[Stored items from a collection]
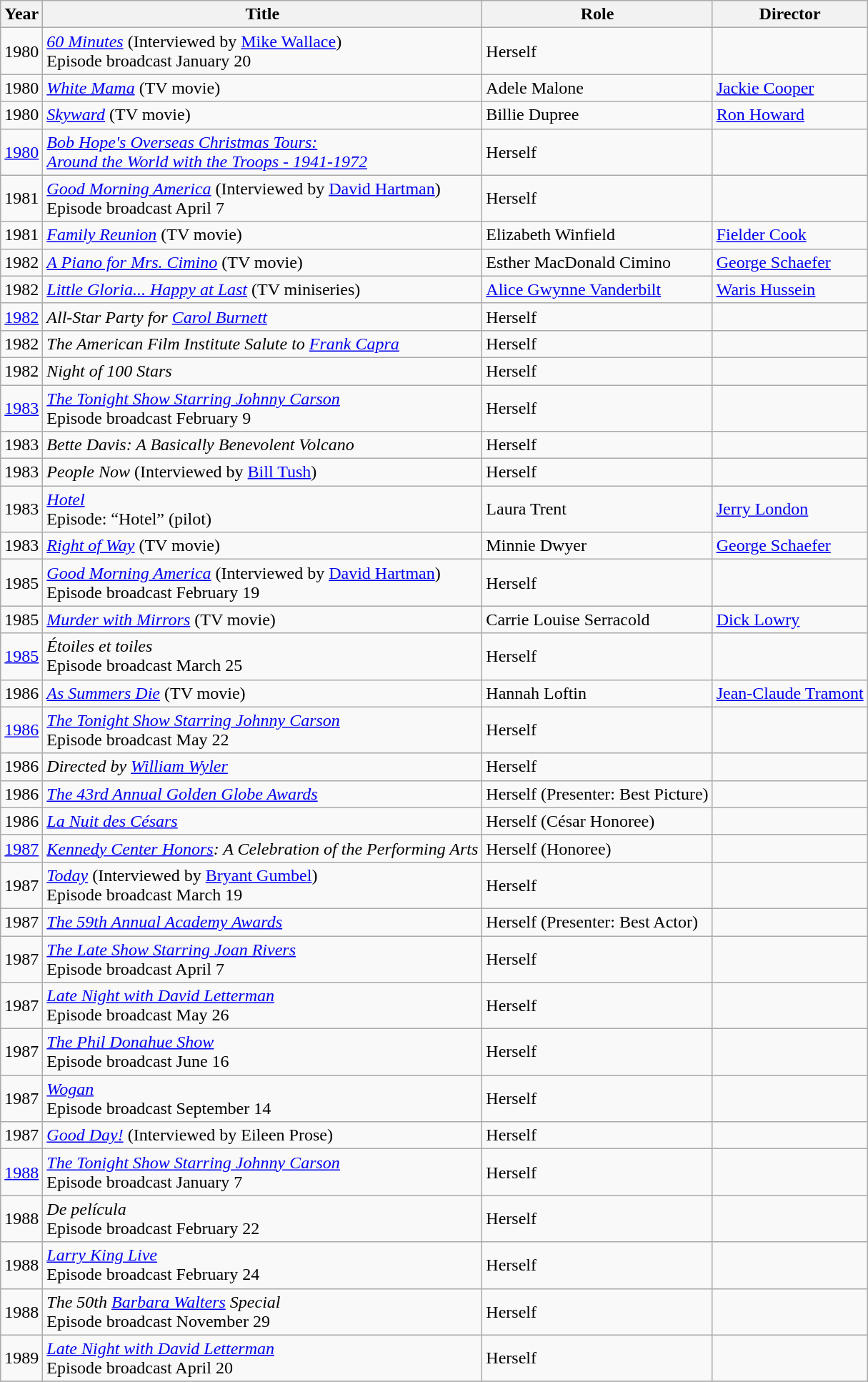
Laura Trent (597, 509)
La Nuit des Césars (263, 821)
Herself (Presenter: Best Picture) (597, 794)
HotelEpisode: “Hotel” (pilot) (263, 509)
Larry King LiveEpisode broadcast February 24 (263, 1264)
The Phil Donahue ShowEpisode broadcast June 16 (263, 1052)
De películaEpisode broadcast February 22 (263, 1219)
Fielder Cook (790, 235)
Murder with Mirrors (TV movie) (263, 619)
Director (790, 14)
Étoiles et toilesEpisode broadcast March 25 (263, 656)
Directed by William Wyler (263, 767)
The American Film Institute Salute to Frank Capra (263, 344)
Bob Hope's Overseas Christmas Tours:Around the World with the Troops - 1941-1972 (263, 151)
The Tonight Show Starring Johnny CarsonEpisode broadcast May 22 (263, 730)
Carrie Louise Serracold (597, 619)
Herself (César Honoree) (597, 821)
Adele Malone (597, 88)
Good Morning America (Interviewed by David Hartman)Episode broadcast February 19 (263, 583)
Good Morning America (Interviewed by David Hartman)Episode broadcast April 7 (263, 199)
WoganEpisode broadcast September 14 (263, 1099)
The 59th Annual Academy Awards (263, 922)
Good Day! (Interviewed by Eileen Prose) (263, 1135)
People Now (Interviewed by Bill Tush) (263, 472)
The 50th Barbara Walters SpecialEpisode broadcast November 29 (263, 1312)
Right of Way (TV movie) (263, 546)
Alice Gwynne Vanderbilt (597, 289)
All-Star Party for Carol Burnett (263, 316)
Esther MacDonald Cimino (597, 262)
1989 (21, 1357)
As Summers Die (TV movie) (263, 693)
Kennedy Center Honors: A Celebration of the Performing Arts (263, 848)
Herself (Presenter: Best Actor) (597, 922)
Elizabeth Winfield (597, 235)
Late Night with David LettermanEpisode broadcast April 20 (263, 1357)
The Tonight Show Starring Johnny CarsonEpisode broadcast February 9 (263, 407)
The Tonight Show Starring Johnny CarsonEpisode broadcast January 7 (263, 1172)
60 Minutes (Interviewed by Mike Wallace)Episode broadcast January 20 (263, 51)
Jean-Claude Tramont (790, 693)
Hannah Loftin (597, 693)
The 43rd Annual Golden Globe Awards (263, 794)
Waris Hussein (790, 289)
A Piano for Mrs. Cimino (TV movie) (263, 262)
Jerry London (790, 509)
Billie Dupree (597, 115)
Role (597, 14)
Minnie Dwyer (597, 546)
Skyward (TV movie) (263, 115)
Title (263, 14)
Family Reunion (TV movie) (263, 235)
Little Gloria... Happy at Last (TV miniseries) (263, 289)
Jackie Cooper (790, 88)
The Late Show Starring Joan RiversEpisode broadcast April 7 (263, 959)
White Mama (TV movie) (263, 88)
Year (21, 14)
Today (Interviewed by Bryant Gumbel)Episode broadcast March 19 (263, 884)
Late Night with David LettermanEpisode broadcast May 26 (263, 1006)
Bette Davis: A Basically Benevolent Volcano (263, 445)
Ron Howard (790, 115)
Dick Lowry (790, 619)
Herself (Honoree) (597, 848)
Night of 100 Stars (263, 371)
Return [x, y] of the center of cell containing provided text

...

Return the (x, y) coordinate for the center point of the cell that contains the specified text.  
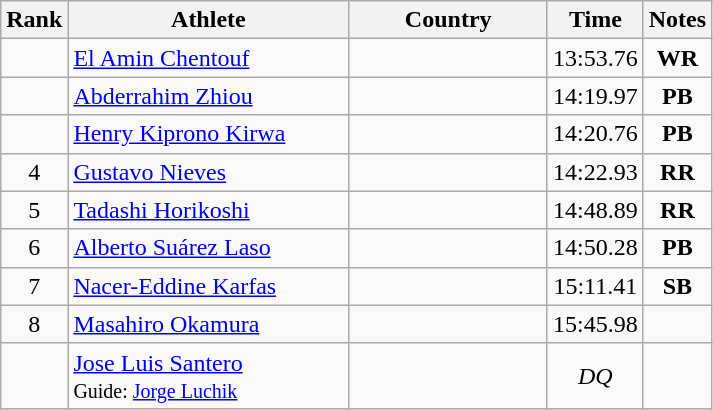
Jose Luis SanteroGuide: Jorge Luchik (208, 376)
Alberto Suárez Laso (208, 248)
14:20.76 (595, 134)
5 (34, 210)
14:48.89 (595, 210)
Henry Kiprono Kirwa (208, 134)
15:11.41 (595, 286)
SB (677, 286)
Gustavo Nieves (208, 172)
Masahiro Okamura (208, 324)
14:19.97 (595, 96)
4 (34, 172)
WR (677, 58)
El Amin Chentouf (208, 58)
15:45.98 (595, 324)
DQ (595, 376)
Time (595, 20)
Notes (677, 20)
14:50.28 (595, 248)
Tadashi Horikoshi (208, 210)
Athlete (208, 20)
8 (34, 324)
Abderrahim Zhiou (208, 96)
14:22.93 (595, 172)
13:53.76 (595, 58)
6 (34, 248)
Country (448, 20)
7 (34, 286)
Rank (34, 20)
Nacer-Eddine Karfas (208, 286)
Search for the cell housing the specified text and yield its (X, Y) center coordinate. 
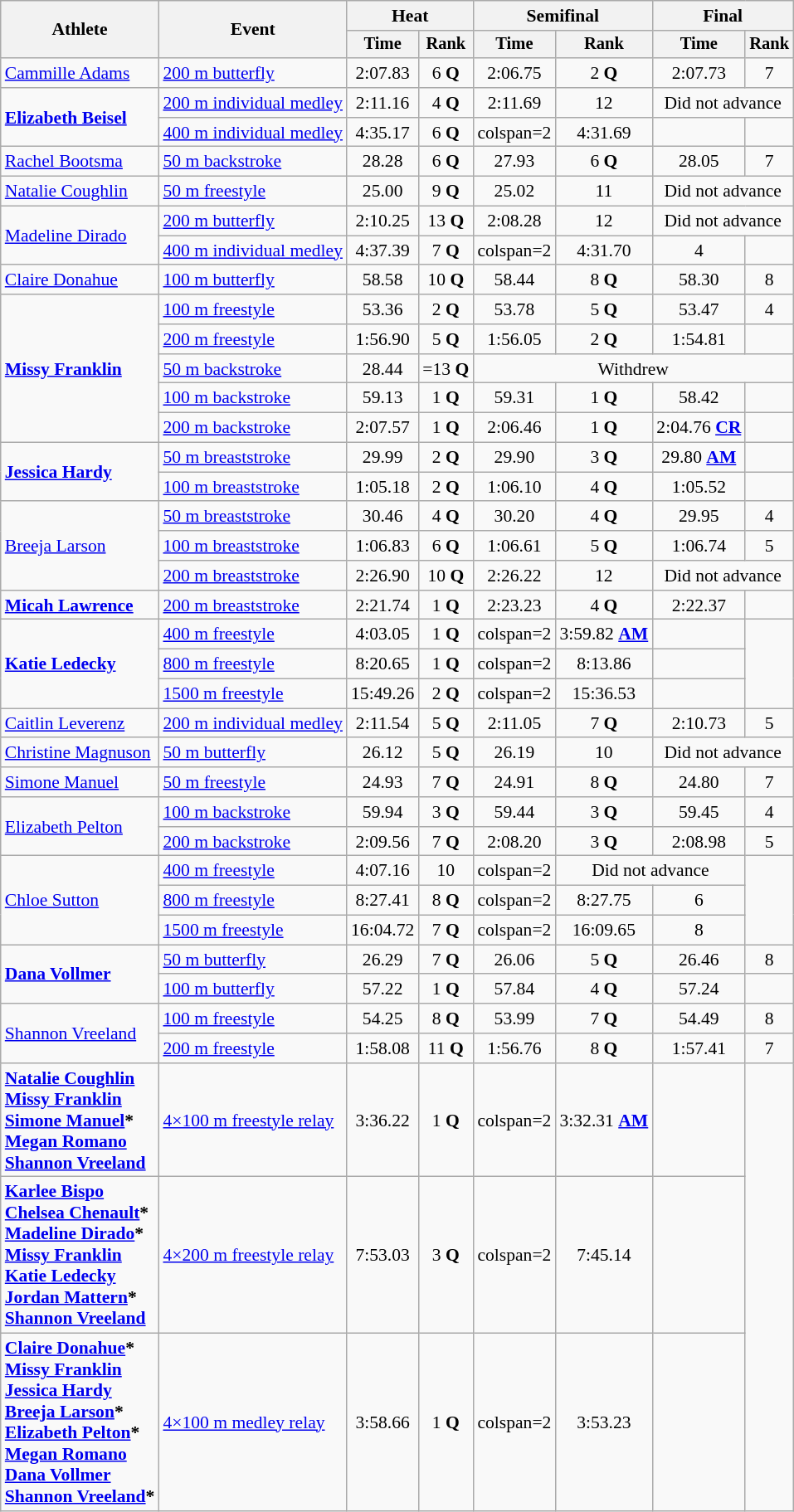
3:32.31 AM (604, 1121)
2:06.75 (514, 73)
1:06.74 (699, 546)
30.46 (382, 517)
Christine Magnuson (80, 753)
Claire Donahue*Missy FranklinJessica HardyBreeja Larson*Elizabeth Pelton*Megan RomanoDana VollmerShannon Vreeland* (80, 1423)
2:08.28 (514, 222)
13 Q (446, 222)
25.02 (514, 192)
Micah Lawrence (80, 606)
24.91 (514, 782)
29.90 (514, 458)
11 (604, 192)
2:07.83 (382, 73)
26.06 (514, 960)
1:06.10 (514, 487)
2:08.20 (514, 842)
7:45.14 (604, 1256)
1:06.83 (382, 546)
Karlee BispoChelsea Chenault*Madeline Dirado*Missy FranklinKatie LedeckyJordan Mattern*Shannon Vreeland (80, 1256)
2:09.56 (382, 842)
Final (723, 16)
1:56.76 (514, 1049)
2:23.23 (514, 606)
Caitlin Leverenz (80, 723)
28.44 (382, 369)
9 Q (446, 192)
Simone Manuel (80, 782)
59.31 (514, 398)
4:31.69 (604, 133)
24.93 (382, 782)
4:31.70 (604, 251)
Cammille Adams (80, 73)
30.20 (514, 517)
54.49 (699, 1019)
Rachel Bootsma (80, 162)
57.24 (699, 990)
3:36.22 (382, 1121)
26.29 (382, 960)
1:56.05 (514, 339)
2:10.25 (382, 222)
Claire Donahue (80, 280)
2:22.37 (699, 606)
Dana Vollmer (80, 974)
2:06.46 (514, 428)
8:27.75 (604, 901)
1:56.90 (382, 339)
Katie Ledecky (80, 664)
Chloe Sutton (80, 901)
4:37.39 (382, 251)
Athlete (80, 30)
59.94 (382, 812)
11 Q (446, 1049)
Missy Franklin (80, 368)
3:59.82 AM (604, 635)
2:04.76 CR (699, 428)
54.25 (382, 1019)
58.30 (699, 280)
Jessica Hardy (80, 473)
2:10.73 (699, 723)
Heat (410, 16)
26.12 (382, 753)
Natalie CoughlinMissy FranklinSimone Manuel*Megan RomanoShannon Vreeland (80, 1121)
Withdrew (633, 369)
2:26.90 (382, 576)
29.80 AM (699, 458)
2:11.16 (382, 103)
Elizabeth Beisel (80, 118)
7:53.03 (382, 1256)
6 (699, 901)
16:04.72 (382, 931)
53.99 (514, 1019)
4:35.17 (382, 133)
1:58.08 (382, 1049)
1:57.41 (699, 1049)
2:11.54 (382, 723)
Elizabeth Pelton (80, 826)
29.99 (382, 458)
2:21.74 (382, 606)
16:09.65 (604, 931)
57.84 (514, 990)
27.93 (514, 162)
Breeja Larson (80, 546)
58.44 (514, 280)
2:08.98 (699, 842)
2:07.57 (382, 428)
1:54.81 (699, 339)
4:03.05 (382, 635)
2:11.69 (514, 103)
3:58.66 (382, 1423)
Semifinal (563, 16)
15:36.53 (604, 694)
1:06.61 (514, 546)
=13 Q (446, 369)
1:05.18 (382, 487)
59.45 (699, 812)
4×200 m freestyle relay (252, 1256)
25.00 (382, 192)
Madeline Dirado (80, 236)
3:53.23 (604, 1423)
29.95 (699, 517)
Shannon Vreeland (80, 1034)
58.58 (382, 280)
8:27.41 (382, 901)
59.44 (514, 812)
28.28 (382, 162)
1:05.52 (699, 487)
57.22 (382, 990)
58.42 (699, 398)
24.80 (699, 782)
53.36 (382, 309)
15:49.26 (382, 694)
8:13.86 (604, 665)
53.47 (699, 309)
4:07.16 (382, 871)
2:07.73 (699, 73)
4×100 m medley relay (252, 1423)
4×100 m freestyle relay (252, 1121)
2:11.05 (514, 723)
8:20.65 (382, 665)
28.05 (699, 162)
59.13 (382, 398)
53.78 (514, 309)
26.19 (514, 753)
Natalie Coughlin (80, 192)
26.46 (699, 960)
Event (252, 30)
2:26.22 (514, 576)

_Goal_:
Set down the records from the line with "Jose Luis SanteroGuide: Jorge" up to and including the line with "WR (677, 58)", copying each line without change.

_Written answer_:
Jose Luis SanteroGuide: Jorge Luchik (208, 376)
Alberto Suárez Laso (208, 248)
14:20.76 (595, 134)
5 (34, 210)
14:48.89 (595, 210)
Henry Kiprono Kirwa (208, 134)
15:11.41 (595, 286)
SB (677, 286)
Gustavo Nieves (208, 172)
Masahiro Okamura (208, 324)
14:19.97 (595, 96)
4 (34, 172)
WR (677, 58)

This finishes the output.